* Provided data:
**********

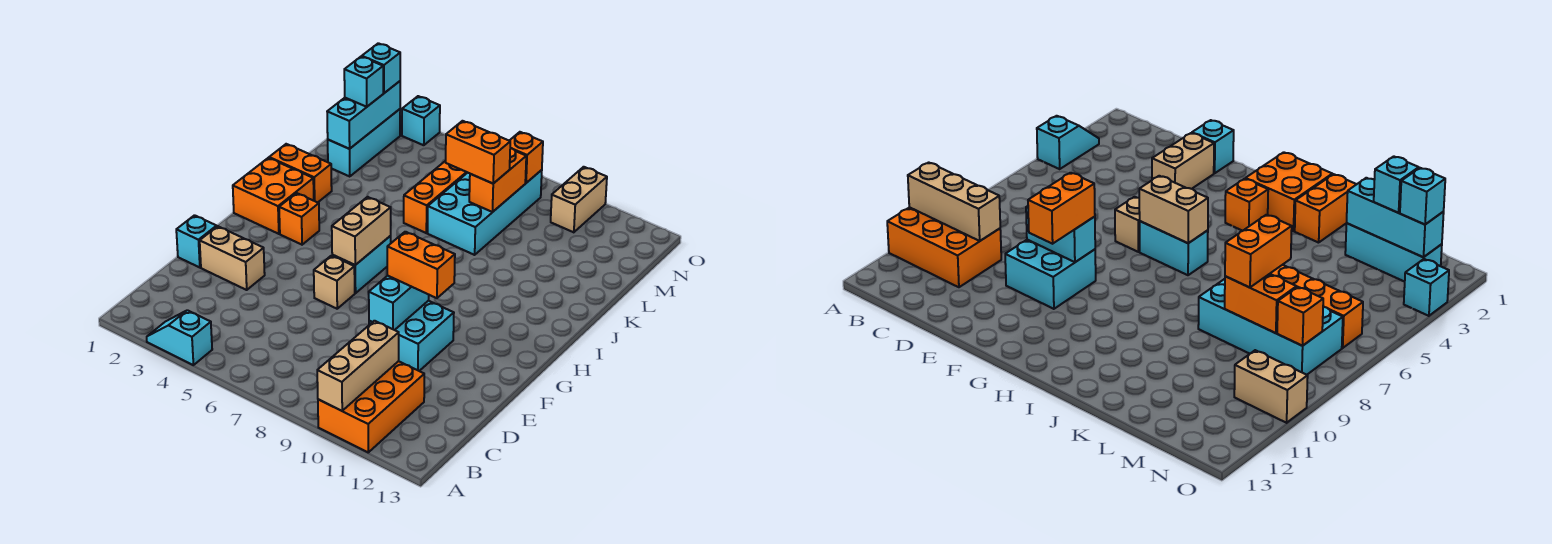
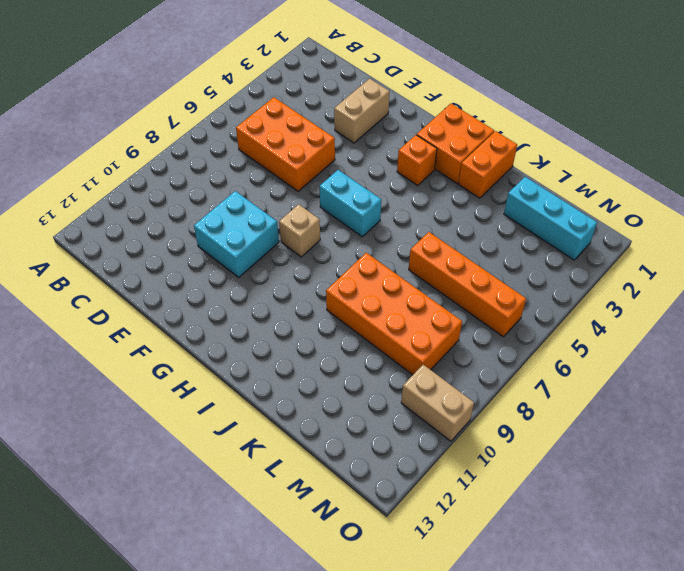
orange brick C5:E6 level 1 -> orange brick A10:C11 level 1
tan brick G8 level 1 -> tan brick F6 level 1
orange brick J8:M9 level 1 -> cyan brick K7:N8 level 1
none -> cyan slope A3:A4 level 1 top 4
none -> cyan brick E1 level 1
none -> cyan brick O3 level 1

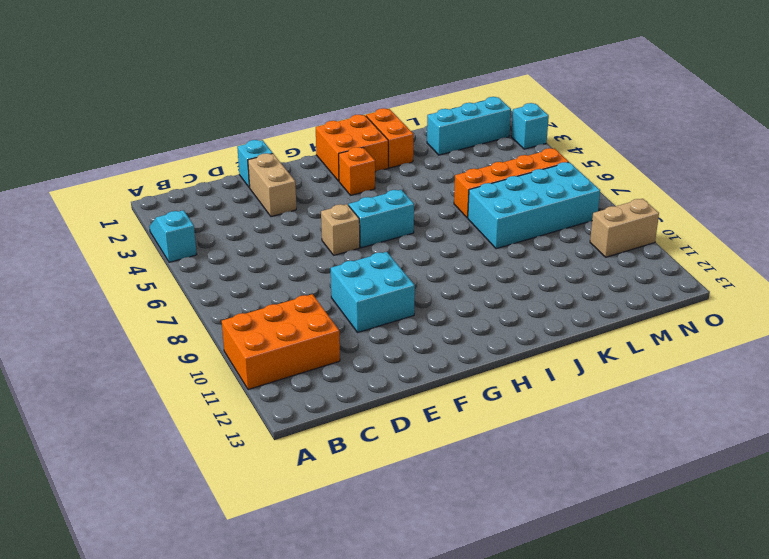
none -> tan brick A10:C10 level 2
none -> cyan brick E9:F9 level 2
none -> tan brick G6:H6 level 2

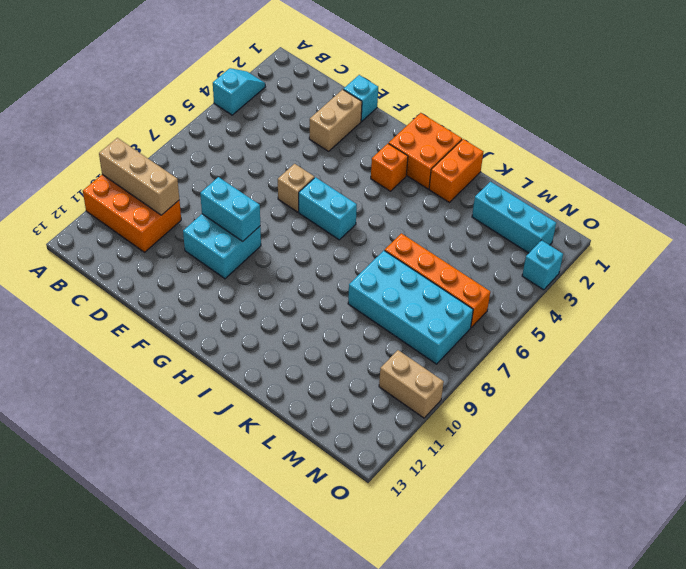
none -> tan brick G6:H6 level 2
none -> cyan brick L2:N2 level 2
none -> orange brick L8:M8 level 2

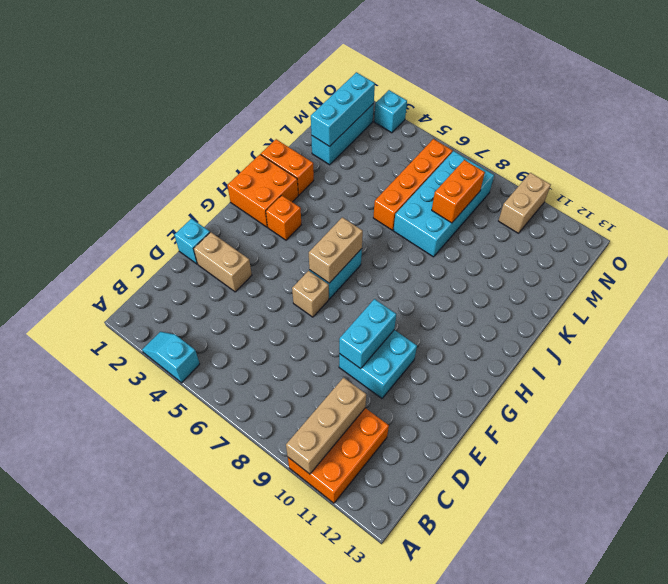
none -> orange brick N8 level 2
none -> orange brick F9:F10 level 3
none -> orange brick L7:L8 level 3

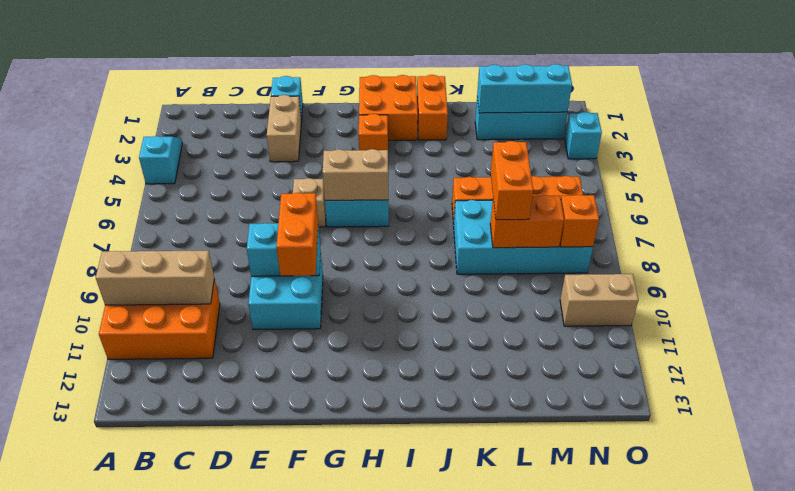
none -> cyan brick M2 level 3
none -> cyan brick N2 level 3

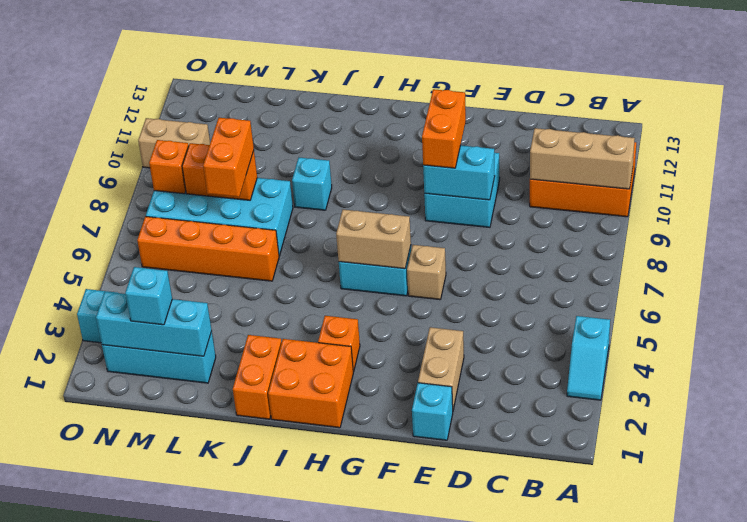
cyan brick J9 level 1 -> cyan brick N2 level 3

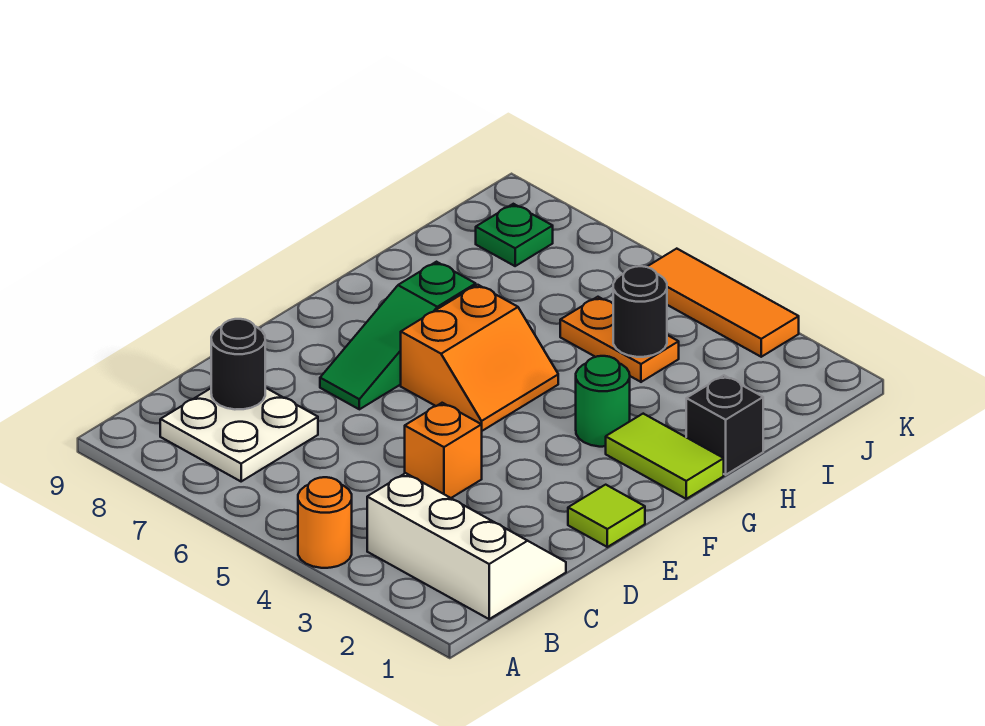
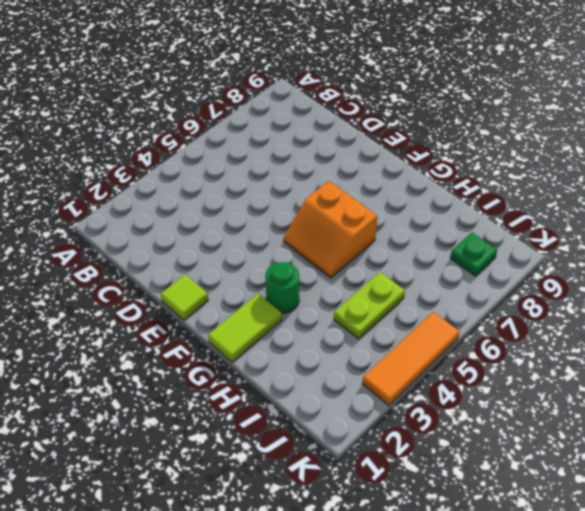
lime plate I4:I5 level 1 -> orange plate I4:I5 level 1
none -> orange round brick A4 level 1
none -> white slope B1:C3 level 1 top B
none -> white plate B7:C8 level 1

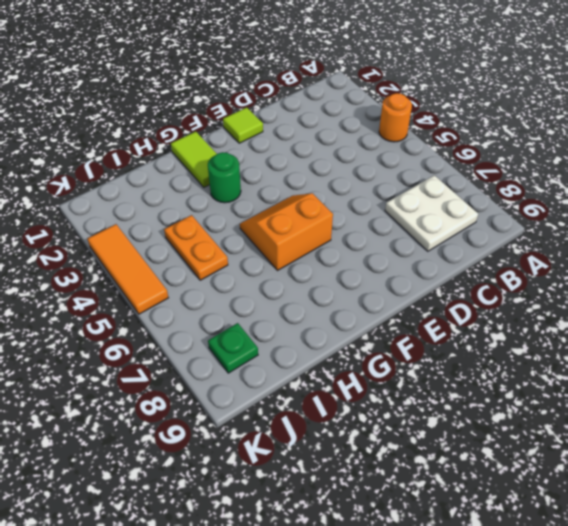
none -> white slope B1:C3 level 1 top B
none -> orange brick D4 level 1
none -> green slope E7:G7 level 1 top G

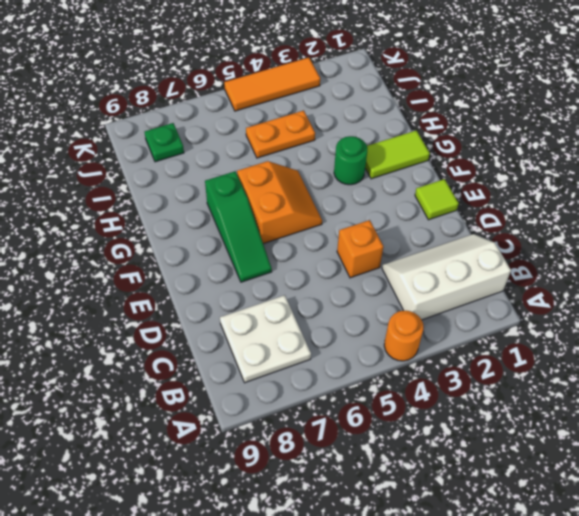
none -> black brick H1 level 1
none -> black round brick C8 level 2
none -> black round brick I4 level 2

**********

* What the task asks: Filter the records for the string "slope" and copy every line that holds it.

* Your solution:
none -> cyan slope A3:A4 level 1 top 4
none -> white slope B1:C3 level 1 top B
none -> white slope B1:C3 level 1 top B
none -> green slope E7:G7 level 1 top G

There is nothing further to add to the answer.